═══ Given information

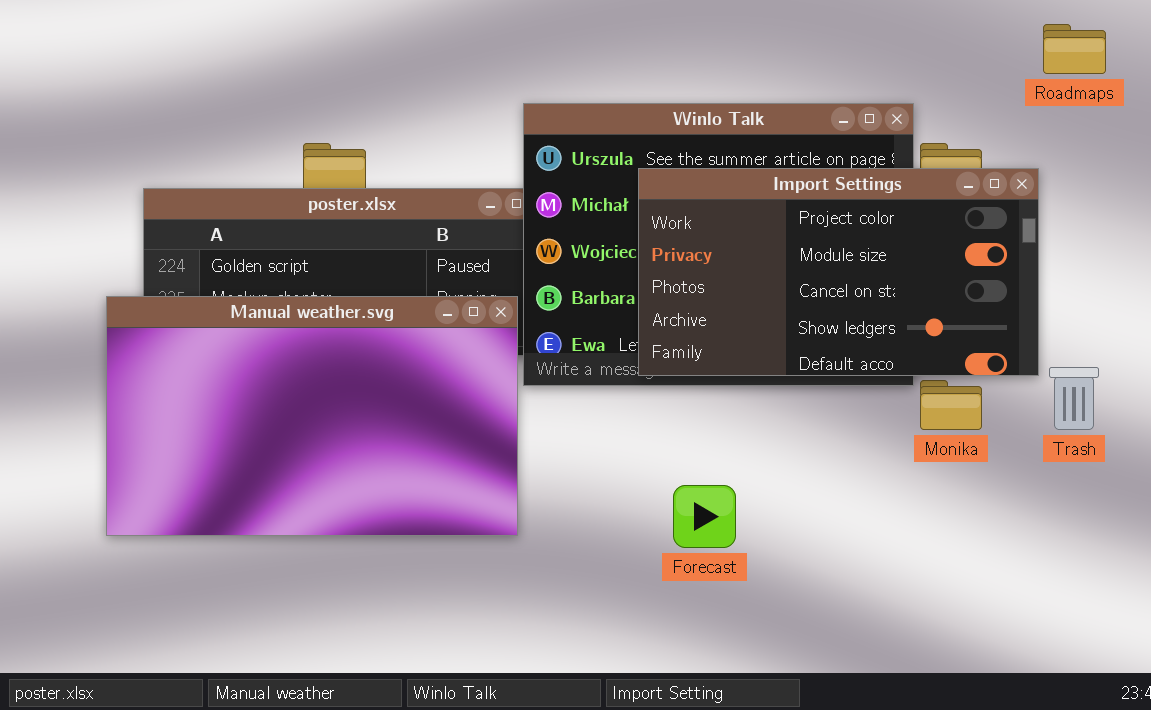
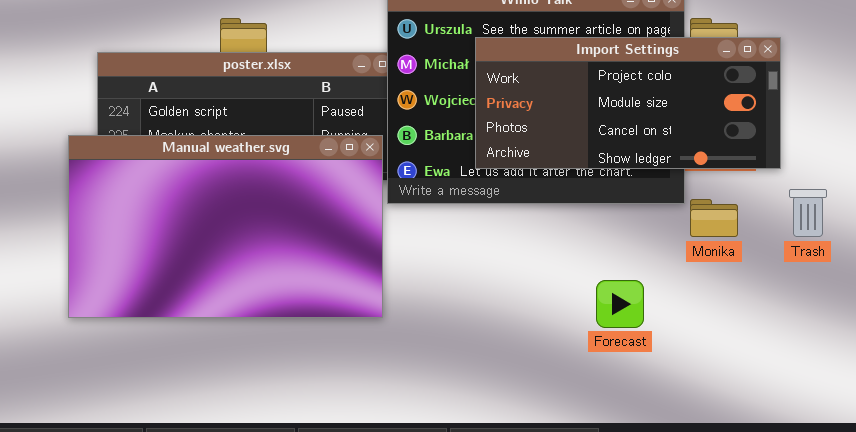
Import Settings: [638,168,1039,376] -> [475,37,781,169], resized
Forecast: [673,485,736,548] -> [596,280,644,328], moved

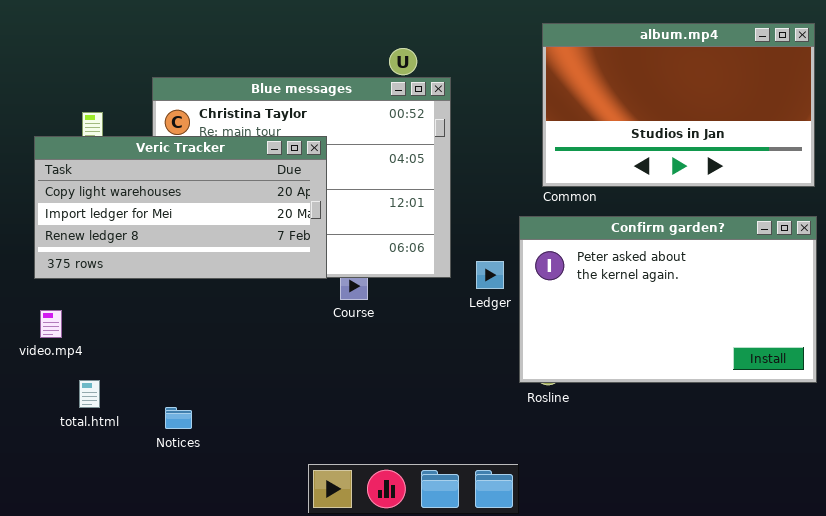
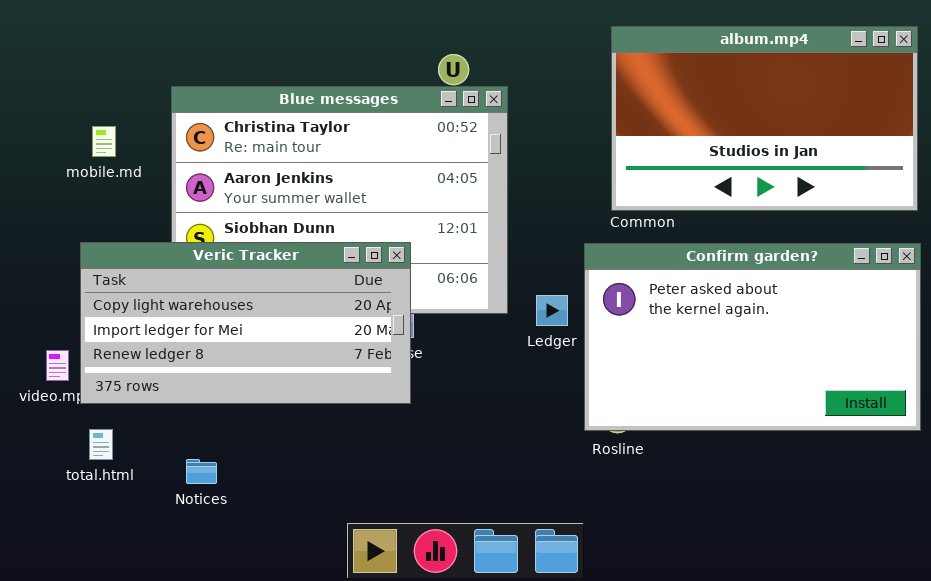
Veric Tracker: [34,136,327,279] -> [80,242,411,404], moved

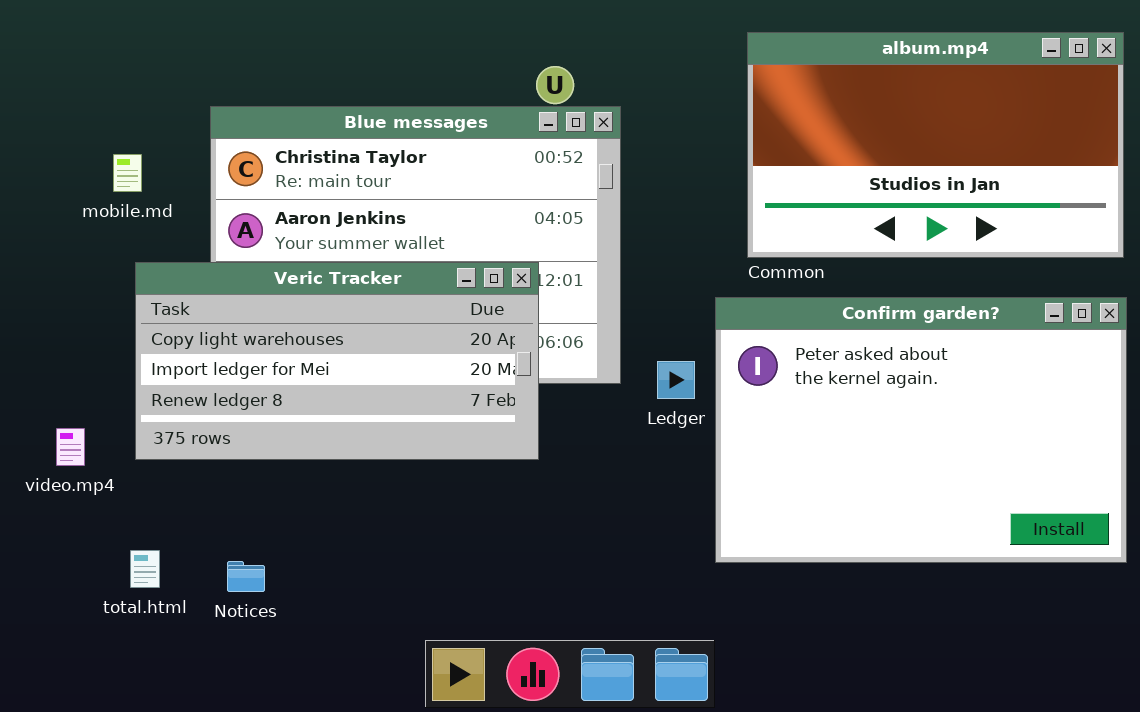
Veric Tracker: [80,242,411,404] -> [135,262,539,460], moved
Confirm garden?: [584,243,921,431] -> [715,297,1127,563], resized
total.html: [89,429,113,460] -> [130,550,160,588], moved

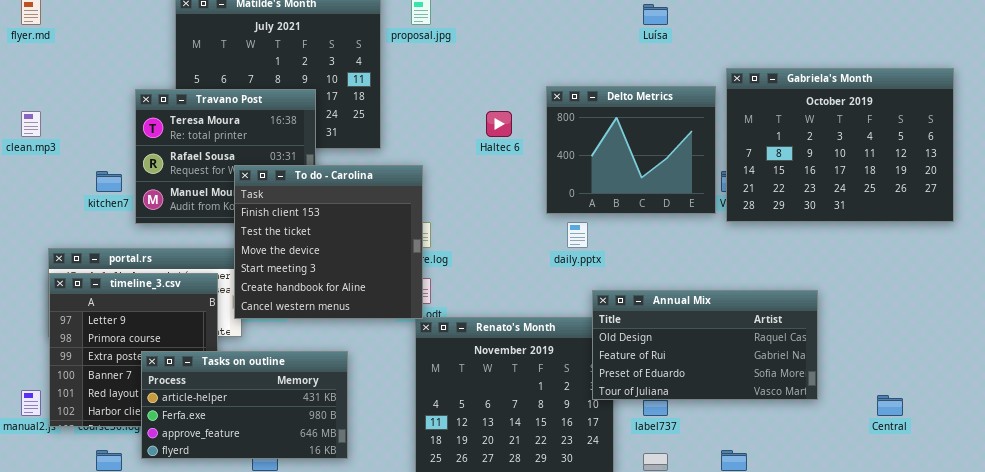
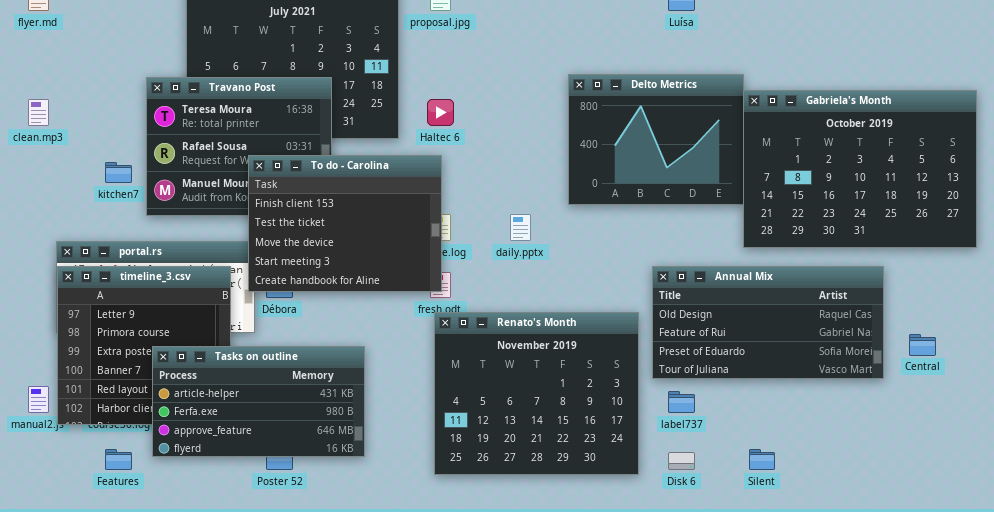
Gabriela's Month: [726,68,954,222] -> [743,90,977,248], moved
Haltec 6: [486,111,512,137] -> [427,99,454,126], moved
To do - Carolina: [234,165,423,319] -> [248,155,442,292], resized
daily.pptx: [567,222,588,248] -> [510,214,531,241], moved
Annual Mix: [592,290,818,400] -> [652,266,884,379], moved
Central: [877,395,903,416] -> [909,334,936,356], moved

══════

▶ What the task requires: Look through the records above for the word "resized" and state how many lines contain it, giving the number alone.

▶ Answer section: 3